**Exercise directions:**
After removing every image, reproduce the data exactly as it appears.

____ Given data

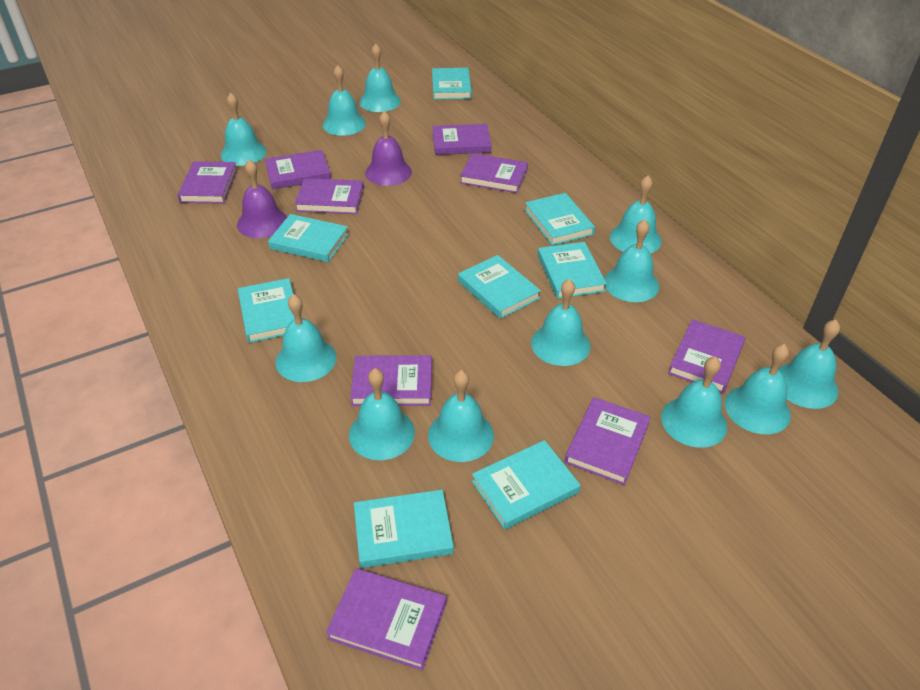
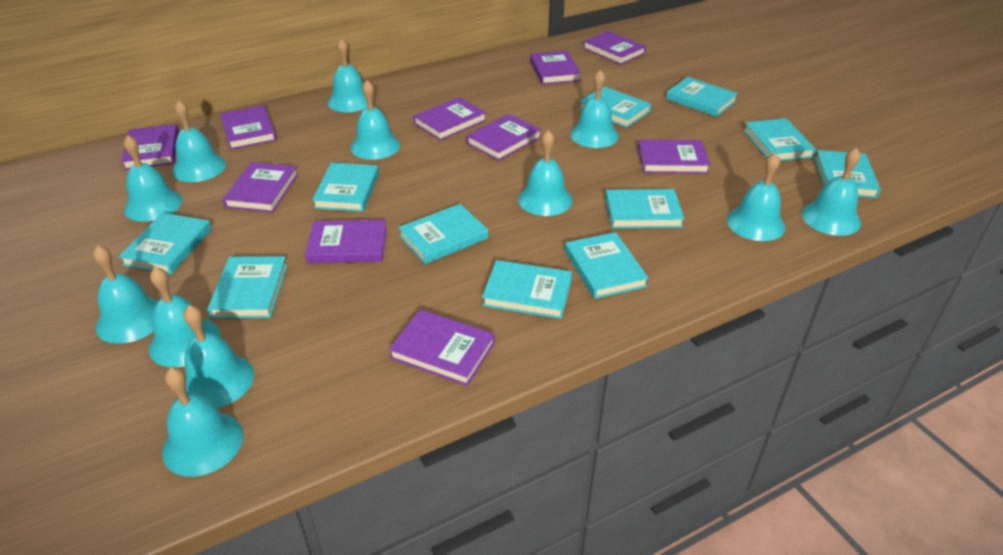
purple bell: 2 -> 0
purple book: 9 -> 10
turquoise book: 8 -> 11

________

**Task result:**
purple bell: 2 -> 0
purple book: 9 -> 10
turquoise book: 8 -> 11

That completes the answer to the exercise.